** Data shown **
------------------------------------------------
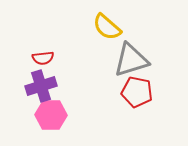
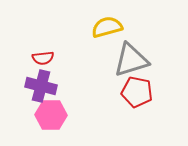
yellow semicircle: rotated 124 degrees clockwise
purple cross: rotated 32 degrees clockwise
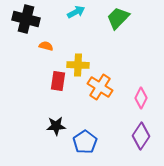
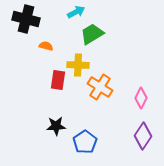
green trapezoid: moved 26 px left, 16 px down; rotated 15 degrees clockwise
red rectangle: moved 1 px up
purple diamond: moved 2 px right
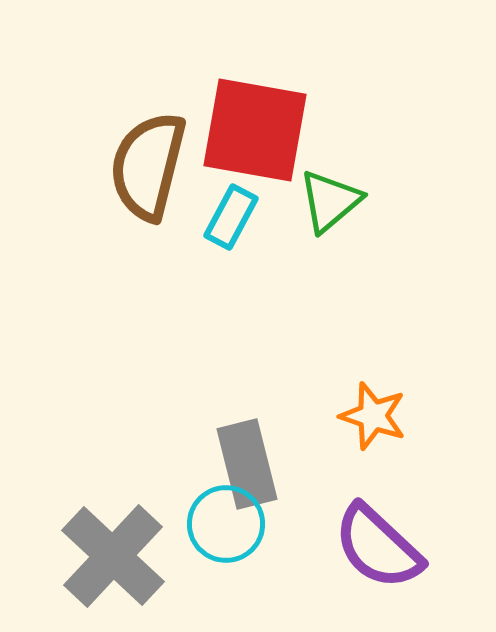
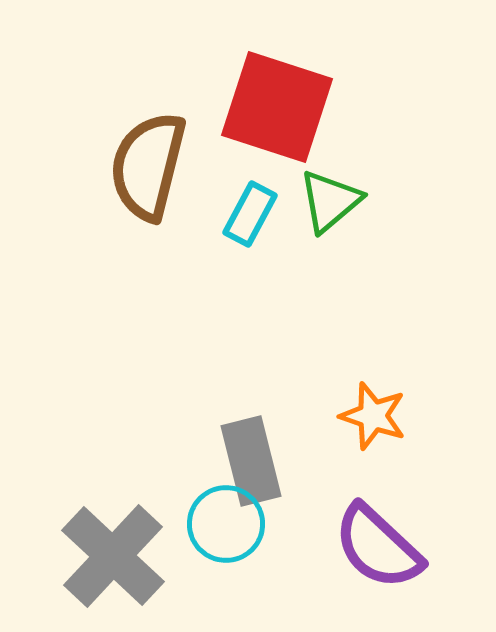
red square: moved 22 px right, 23 px up; rotated 8 degrees clockwise
cyan rectangle: moved 19 px right, 3 px up
gray rectangle: moved 4 px right, 3 px up
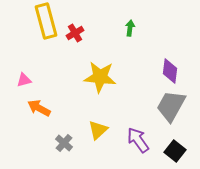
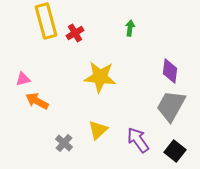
pink triangle: moved 1 px left, 1 px up
orange arrow: moved 2 px left, 7 px up
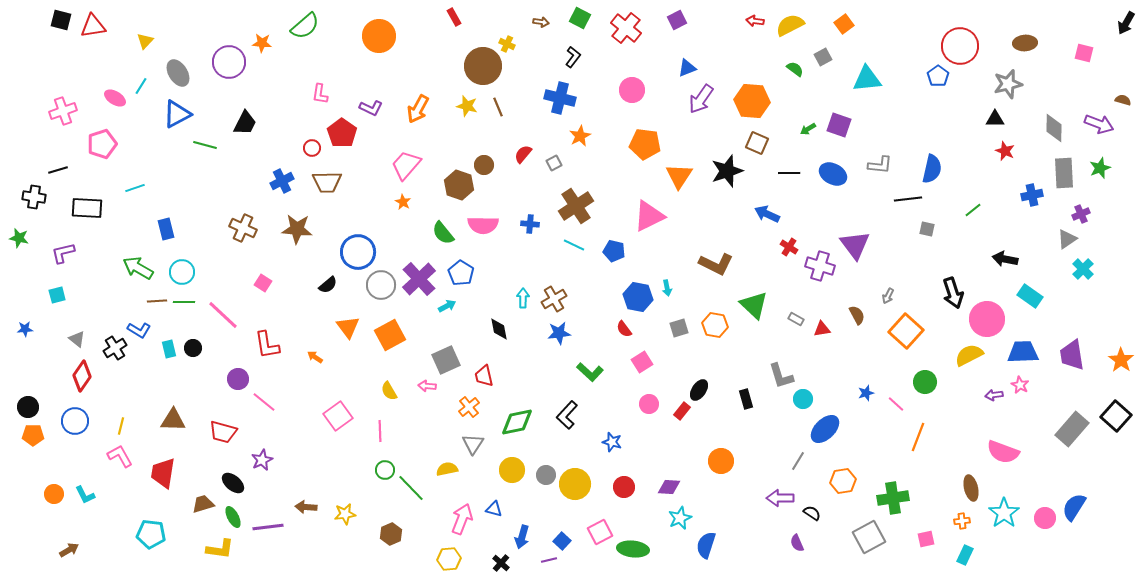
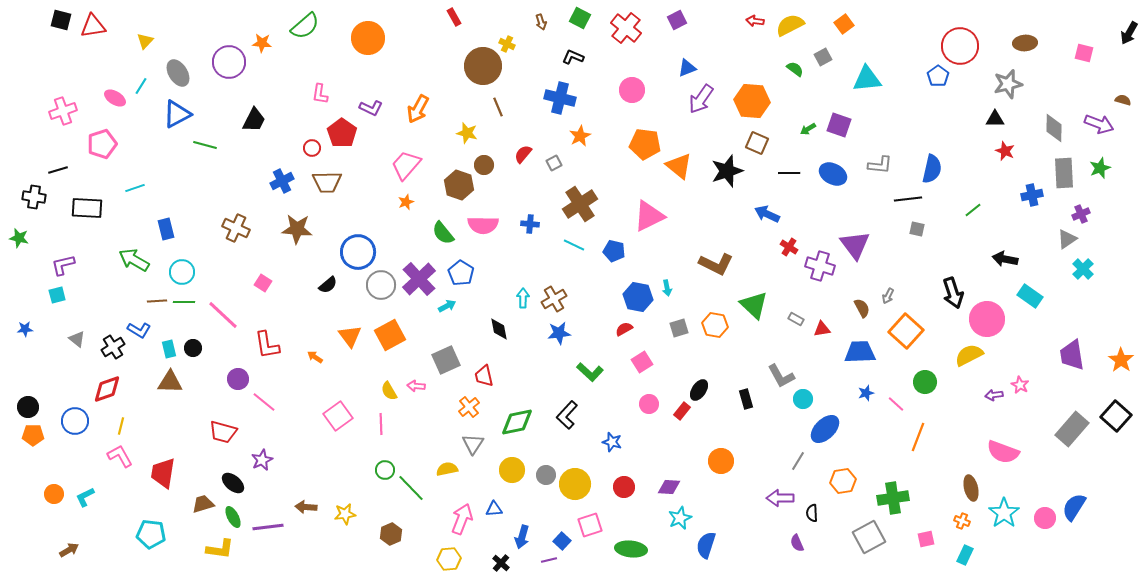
brown arrow at (541, 22): rotated 63 degrees clockwise
black arrow at (1126, 23): moved 3 px right, 10 px down
orange circle at (379, 36): moved 11 px left, 2 px down
black L-shape at (573, 57): rotated 105 degrees counterclockwise
yellow star at (467, 106): moved 27 px down
black trapezoid at (245, 123): moved 9 px right, 3 px up
orange triangle at (679, 176): moved 10 px up; rotated 24 degrees counterclockwise
orange star at (403, 202): moved 3 px right; rotated 21 degrees clockwise
brown cross at (576, 206): moved 4 px right, 2 px up
brown cross at (243, 228): moved 7 px left
gray square at (927, 229): moved 10 px left
purple L-shape at (63, 253): moved 12 px down
green arrow at (138, 268): moved 4 px left, 8 px up
brown semicircle at (857, 315): moved 5 px right, 7 px up
orange triangle at (348, 327): moved 2 px right, 9 px down
red semicircle at (624, 329): rotated 96 degrees clockwise
black cross at (115, 348): moved 2 px left, 1 px up
blue trapezoid at (1023, 352): moved 163 px left
red diamond at (82, 376): moved 25 px right, 13 px down; rotated 36 degrees clockwise
gray L-shape at (781, 376): rotated 12 degrees counterclockwise
pink arrow at (427, 386): moved 11 px left
brown triangle at (173, 420): moved 3 px left, 38 px up
pink line at (380, 431): moved 1 px right, 7 px up
cyan L-shape at (85, 495): moved 2 px down; rotated 90 degrees clockwise
blue triangle at (494, 509): rotated 18 degrees counterclockwise
black semicircle at (812, 513): rotated 126 degrees counterclockwise
orange cross at (962, 521): rotated 28 degrees clockwise
pink square at (600, 532): moved 10 px left, 7 px up; rotated 10 degrees clockwise
green ellipse at (633, 549): moved 2 px left
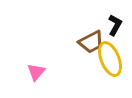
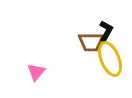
------------------------------------------------
** Exercise aim **
With pictures omitted, restate word for word every line above from the one containing "cyan L-shape at" to the end of the entries.

** Exercise result **
cyan L-shape at (85, 495): moved 2 px down; rotated 90 degrees clockwise
blue triangle at (494, 509): rotated 18 degrees counterclockwise
black semicircle at (812, 513): rotated 126 degrees counterclockwise
orange cross at (962, 521): rotated 28 degrees clockwise
pink square at (600, 532): moved 10 px left, 7 px up; rotated 10 degrees clockwise
green ellipse at (633, 549): moved 2 px left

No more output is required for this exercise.